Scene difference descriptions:
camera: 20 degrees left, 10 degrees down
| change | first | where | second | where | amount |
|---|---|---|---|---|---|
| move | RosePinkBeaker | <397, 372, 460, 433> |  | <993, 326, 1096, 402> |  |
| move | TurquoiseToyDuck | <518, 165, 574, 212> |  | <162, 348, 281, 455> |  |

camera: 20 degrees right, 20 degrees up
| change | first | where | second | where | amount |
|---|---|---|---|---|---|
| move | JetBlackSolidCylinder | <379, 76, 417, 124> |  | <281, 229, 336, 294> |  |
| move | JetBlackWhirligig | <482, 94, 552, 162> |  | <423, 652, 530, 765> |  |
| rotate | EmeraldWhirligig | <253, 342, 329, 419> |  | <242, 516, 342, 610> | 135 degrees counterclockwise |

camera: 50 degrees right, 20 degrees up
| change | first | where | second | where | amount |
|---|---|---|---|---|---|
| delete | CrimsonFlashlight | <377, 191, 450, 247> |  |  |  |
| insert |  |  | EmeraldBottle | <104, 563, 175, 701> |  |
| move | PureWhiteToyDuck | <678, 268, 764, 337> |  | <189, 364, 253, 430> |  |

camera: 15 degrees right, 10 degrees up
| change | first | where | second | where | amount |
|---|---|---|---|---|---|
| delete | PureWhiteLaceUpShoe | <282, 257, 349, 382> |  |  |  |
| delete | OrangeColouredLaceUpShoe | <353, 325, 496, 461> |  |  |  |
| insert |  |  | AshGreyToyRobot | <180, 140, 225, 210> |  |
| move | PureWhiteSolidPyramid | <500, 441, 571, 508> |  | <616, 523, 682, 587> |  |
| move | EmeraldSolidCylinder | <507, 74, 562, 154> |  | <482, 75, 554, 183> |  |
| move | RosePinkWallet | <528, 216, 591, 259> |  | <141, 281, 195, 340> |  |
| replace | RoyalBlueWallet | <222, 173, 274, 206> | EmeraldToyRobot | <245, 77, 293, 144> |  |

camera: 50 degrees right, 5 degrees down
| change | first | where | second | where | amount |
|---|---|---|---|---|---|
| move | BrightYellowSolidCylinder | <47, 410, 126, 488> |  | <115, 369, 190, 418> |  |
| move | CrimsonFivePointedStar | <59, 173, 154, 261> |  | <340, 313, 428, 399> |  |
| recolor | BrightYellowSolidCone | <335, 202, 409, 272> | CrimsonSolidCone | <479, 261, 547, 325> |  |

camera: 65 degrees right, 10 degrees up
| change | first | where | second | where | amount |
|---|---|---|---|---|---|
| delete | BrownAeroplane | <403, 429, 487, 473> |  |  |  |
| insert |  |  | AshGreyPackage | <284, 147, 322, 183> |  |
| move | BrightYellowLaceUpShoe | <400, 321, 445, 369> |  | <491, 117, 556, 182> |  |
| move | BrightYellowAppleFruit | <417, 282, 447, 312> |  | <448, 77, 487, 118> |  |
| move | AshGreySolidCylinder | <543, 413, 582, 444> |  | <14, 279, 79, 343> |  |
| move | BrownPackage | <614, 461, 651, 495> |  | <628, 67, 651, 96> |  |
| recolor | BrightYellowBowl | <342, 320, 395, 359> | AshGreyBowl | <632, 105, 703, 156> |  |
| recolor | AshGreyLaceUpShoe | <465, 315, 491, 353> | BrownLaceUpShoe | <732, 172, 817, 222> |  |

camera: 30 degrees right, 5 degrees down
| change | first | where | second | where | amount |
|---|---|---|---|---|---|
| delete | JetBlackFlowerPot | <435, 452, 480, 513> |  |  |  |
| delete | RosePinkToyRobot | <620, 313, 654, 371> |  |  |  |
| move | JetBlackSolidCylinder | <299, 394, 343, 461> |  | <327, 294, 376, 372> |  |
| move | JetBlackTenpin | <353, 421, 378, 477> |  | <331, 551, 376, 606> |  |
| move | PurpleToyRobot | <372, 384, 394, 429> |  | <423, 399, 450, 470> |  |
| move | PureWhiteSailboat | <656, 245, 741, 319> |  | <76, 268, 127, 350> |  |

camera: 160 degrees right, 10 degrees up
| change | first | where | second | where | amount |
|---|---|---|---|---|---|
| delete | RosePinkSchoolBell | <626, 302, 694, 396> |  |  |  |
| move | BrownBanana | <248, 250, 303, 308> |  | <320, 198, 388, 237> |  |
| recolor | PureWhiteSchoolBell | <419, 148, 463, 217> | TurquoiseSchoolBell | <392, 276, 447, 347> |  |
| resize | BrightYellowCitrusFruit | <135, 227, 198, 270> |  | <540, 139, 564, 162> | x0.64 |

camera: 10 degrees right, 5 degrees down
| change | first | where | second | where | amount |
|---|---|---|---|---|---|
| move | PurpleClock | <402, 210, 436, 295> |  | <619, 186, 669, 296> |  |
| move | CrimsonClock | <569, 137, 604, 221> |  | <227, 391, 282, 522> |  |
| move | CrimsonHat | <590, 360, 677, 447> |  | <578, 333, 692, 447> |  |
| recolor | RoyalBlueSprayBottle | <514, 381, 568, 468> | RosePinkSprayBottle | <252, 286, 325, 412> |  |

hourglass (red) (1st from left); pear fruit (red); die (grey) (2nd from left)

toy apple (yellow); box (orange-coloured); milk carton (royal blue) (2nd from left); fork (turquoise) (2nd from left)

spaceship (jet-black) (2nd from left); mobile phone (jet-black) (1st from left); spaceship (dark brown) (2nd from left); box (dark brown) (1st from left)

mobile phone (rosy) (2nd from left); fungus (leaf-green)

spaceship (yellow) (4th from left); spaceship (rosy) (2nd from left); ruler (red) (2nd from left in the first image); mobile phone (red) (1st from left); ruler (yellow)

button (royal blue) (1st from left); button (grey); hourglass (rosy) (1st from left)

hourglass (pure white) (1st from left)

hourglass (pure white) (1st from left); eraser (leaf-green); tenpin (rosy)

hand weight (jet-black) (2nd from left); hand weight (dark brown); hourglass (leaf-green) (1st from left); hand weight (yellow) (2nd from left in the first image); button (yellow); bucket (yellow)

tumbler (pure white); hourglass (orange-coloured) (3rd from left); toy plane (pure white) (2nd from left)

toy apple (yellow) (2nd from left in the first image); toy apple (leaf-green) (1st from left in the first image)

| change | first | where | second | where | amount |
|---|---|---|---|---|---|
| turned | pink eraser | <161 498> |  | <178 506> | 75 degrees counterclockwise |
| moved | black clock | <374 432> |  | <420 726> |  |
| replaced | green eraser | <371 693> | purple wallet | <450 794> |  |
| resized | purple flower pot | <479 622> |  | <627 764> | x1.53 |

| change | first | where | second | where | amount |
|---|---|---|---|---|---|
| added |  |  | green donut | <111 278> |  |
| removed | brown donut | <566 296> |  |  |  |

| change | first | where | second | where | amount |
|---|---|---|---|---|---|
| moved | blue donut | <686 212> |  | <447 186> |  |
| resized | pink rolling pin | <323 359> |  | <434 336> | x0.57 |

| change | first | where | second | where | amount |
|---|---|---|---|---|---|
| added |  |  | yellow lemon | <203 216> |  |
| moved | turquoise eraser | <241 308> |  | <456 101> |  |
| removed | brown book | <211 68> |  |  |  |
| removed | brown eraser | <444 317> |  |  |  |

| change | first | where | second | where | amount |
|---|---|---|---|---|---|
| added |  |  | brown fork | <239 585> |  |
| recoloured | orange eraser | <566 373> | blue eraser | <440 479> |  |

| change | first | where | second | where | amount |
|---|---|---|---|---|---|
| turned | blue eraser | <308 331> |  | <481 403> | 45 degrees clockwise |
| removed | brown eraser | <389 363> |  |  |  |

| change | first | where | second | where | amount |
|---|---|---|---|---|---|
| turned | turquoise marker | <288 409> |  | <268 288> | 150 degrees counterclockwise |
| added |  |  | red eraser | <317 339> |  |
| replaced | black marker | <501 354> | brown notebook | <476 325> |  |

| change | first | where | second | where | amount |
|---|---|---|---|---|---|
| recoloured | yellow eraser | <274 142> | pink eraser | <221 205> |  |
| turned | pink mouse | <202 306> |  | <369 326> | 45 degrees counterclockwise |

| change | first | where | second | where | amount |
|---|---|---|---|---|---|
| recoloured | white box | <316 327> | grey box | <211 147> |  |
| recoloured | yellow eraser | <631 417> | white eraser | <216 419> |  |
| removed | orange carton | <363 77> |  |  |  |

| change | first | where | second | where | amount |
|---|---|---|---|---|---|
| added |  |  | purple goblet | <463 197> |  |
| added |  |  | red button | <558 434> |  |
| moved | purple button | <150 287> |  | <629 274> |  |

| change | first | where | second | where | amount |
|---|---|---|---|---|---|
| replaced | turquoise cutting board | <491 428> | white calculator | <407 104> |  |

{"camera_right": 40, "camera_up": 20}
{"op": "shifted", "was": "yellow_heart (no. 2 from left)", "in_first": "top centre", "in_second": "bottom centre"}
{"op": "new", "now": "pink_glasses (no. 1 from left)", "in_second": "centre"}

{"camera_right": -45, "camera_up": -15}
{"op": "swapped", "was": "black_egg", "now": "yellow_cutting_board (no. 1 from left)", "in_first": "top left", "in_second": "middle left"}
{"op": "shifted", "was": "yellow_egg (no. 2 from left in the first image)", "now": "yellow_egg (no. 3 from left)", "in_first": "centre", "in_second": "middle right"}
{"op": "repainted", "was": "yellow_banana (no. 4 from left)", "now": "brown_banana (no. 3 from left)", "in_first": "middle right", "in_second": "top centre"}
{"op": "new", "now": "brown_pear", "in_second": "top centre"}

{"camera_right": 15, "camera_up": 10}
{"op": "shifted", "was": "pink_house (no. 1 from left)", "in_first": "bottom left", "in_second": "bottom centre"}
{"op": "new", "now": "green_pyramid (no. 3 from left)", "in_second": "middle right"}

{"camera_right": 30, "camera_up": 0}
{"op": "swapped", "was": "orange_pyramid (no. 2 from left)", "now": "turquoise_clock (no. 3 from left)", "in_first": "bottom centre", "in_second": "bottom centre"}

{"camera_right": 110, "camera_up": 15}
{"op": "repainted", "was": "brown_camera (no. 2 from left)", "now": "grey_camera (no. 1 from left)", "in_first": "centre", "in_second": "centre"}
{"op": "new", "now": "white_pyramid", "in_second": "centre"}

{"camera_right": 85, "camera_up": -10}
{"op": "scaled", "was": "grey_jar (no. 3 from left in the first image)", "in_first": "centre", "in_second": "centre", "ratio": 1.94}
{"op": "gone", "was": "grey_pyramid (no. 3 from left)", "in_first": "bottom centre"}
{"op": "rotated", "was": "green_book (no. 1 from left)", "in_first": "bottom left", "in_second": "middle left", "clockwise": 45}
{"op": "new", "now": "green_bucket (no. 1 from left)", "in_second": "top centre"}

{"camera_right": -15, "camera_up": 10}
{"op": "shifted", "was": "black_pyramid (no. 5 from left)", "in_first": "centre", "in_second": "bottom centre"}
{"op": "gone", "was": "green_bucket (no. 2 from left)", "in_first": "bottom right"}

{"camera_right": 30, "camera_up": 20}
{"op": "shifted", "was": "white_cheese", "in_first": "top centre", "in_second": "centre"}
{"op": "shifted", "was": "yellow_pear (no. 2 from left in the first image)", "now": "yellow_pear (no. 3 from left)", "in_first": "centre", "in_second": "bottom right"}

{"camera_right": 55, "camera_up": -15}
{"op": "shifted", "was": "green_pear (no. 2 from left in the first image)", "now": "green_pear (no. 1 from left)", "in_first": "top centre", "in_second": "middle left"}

DIRECTIONS: Take every line from the data that includes the word "carton".

ANSWER BOX:
toy apple (yellow); box (orange-coloured); milk carton (royal blue) (2nd from left); fork (turquoise) (2nd from left)
| removed | orange carton | <363 77> |  |  |  |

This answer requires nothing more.